▶ **INSTRUCTION**
Find every line in the records below that contains the word "tuplet" and copy each one.
★ ★ ★ ★ ★ ★ ★
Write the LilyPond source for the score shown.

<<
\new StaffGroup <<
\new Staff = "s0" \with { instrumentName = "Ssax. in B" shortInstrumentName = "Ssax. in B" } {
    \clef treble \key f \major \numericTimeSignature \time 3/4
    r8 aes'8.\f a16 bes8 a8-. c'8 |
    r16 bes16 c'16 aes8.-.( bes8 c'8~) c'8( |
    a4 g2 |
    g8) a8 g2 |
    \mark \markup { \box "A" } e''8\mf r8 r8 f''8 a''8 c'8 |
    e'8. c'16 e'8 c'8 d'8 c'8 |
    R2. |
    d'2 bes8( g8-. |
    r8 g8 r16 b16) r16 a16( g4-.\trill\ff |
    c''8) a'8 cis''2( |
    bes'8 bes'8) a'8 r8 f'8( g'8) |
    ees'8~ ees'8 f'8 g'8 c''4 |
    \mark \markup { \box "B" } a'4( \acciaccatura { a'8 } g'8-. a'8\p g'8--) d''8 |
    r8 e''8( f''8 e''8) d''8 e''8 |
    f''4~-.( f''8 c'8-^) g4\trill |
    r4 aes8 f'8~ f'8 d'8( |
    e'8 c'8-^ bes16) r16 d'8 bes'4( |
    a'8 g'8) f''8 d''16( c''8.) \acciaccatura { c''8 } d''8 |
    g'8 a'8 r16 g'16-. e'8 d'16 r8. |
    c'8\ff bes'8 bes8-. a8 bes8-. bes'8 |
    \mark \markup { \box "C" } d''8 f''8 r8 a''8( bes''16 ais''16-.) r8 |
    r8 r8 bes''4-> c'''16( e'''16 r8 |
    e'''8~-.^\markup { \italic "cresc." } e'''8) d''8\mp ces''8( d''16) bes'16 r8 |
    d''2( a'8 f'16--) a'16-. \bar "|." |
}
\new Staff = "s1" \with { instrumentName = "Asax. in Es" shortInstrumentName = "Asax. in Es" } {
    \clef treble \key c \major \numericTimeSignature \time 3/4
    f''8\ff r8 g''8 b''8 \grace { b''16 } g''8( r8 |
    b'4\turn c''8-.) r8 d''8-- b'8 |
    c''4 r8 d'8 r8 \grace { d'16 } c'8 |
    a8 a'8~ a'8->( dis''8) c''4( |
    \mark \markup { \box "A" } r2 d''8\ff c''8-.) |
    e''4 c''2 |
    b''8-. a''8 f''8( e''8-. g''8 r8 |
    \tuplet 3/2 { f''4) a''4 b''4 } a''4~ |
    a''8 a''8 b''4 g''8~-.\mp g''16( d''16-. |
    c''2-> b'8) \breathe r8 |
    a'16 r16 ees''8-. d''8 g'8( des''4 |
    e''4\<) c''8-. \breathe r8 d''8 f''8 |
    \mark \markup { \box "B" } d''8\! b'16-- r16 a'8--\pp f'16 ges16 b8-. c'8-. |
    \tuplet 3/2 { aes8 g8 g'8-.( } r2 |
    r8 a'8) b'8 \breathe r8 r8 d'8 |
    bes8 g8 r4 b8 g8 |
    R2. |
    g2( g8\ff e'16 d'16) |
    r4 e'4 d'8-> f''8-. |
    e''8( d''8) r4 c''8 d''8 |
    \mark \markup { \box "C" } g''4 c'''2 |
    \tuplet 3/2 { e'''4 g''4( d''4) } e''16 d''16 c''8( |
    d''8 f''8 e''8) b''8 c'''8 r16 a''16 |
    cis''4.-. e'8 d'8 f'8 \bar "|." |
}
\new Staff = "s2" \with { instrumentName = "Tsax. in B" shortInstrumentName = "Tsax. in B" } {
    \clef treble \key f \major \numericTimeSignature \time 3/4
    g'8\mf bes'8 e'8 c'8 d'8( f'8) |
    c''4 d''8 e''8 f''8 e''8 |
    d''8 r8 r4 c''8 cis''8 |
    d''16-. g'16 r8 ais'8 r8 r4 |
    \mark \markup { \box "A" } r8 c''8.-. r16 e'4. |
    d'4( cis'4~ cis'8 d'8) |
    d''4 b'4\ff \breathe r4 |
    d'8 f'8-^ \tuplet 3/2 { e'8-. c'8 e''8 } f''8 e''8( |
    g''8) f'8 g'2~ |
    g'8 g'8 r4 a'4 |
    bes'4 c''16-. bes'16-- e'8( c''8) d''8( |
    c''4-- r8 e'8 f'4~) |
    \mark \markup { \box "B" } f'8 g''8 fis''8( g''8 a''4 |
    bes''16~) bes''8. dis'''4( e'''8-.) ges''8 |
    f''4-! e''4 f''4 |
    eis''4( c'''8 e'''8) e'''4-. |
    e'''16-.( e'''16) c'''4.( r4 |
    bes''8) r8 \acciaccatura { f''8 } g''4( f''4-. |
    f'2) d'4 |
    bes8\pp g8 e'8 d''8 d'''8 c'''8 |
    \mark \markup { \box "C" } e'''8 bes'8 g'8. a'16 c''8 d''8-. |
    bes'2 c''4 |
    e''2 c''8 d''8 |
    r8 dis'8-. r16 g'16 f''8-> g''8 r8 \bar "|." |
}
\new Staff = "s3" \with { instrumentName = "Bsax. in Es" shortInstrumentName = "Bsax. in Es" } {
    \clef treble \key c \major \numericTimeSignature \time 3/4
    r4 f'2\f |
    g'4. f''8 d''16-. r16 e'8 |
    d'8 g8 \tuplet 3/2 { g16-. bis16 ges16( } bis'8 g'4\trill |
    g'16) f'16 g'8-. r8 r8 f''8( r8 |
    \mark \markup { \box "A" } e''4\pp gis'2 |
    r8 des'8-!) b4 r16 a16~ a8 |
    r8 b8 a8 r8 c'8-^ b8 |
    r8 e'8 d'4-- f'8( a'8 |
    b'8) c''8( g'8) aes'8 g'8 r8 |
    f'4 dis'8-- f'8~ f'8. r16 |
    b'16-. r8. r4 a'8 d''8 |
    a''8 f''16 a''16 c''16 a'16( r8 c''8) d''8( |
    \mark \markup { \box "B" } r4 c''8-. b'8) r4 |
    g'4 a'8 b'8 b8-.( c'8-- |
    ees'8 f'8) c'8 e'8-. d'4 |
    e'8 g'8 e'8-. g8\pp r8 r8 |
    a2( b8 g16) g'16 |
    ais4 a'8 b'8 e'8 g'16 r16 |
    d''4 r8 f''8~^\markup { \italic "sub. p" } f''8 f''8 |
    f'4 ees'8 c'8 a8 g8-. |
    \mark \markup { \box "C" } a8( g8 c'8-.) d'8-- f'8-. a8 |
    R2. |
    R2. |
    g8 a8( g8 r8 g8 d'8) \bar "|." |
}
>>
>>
★ ★ ★ ★ ★ ★ ★
▶ **EXERCISE OUTPUT**
    \tuplet 3/2 { f''4) a''4 b''4 } a''4~ |
    \tuplet 3/2 { aes8 g8 g'8-.( } r2 |
    \tuplet 3/2 { e'''4 g''4( d''4) } e''16 d''16 c''8( |
    d'8 f'8-^ \tuplet 3/2 { e'8-. c'8 e''8 } f''8 e''8( |
    d'8 g8 \tuplet 3/2 { g16-. bis16 ges16( } bis'8 g'4\trill |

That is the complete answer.